- **THE TASK**: What lines of the data below hold the string "tambour"? Copy each one.

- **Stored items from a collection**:
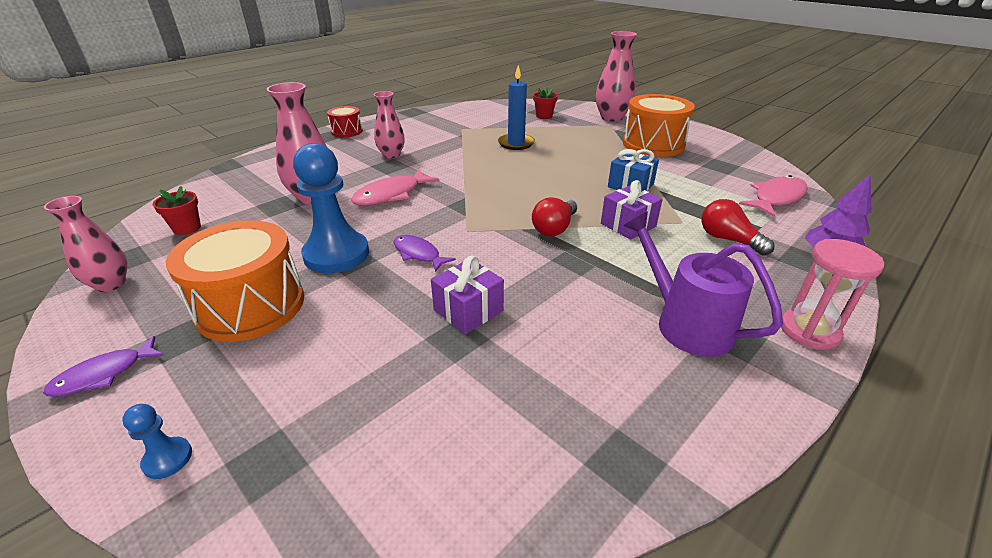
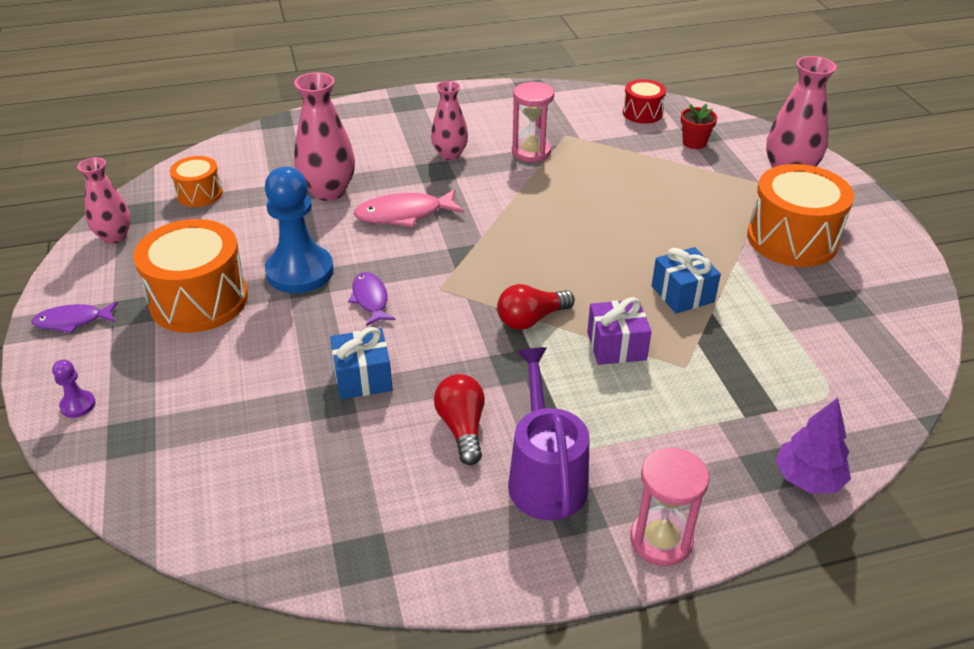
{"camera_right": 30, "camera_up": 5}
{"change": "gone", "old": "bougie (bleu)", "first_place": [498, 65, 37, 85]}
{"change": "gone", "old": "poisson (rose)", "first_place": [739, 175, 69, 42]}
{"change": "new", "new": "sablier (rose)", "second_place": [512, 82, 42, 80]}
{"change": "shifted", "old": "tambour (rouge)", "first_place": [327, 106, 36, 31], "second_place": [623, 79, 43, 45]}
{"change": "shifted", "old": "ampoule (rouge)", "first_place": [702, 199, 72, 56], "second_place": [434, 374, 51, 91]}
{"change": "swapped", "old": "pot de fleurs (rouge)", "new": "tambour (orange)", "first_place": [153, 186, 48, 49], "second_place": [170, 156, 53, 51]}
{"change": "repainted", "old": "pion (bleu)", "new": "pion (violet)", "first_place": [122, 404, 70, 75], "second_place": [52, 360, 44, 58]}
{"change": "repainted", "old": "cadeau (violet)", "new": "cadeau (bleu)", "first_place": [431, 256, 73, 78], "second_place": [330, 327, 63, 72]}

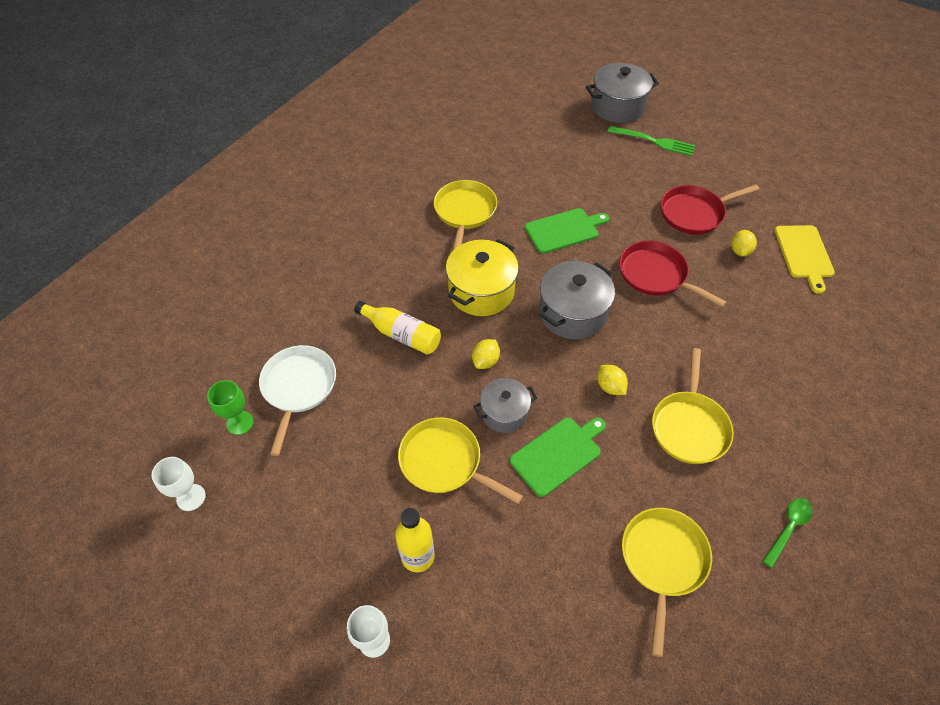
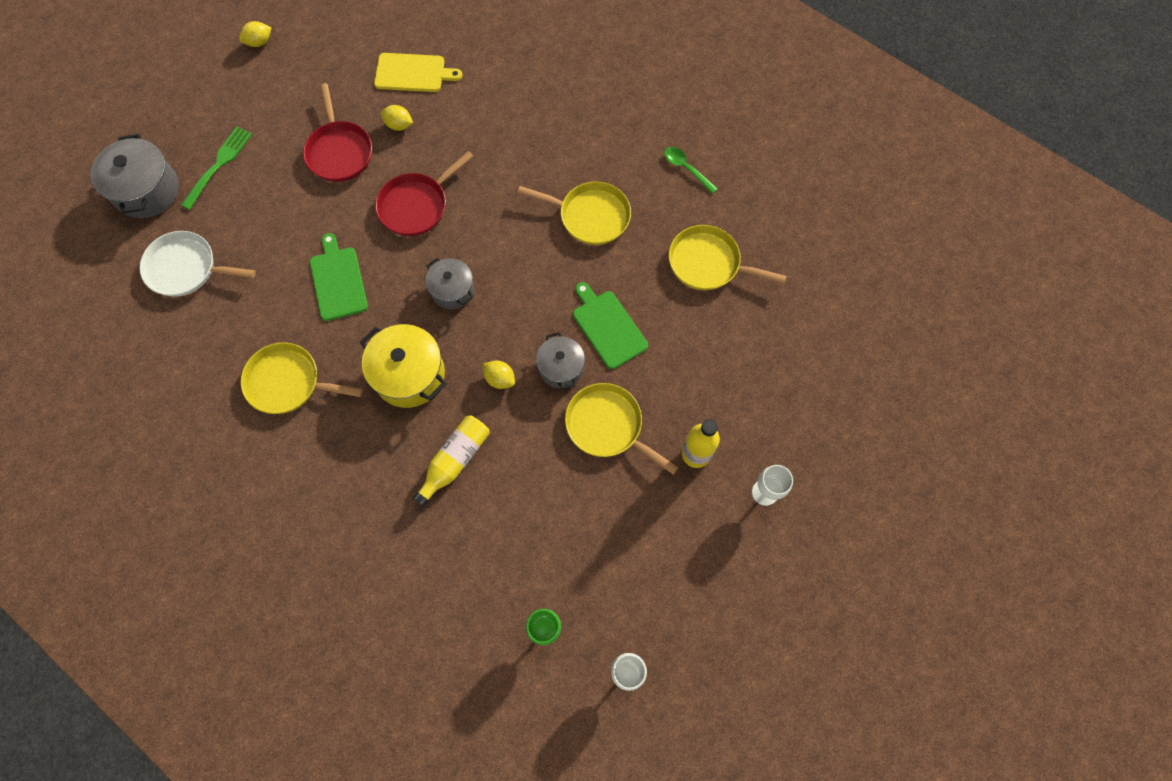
{"camera_right": -85, "camera_up": 15}
{"change": "shifted", "old": "poêle (blanc)", "first_place": [259, 345, 77, 111], "second_place": [139, 231, 117, 66]}
{"change": "shifted", "old": "citron (jaune)", "first_place": [597, 365, 31, 30], "second_place": [239, 21, 32, 26]}
{"change": "rotated", "old": "poêle (jaune)", "first_place": [398, 417, 125, 87], "second_place": [565, 383, 114, 92], "degrees": 90}
{"change": "scaled", "old": "marmite (gris)", "first_place": [539, 261, 76, 79], "second_place": [426, 258, 48, 51], "factor": 0.63}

- **PROBLEM SOLUTION**:
{"change": "shifted", "old": "tambour (rouge)", "first_place": [327, 106, 36, 31], "second_place": [623, 79, 43, 45]}
{"change": "swapped", "old": "pot de fleurs (rouge)", "new": "tambour (orange)", "first_place": [153, 186, 48, 49], "second_place": [170, 156, 53, 51]}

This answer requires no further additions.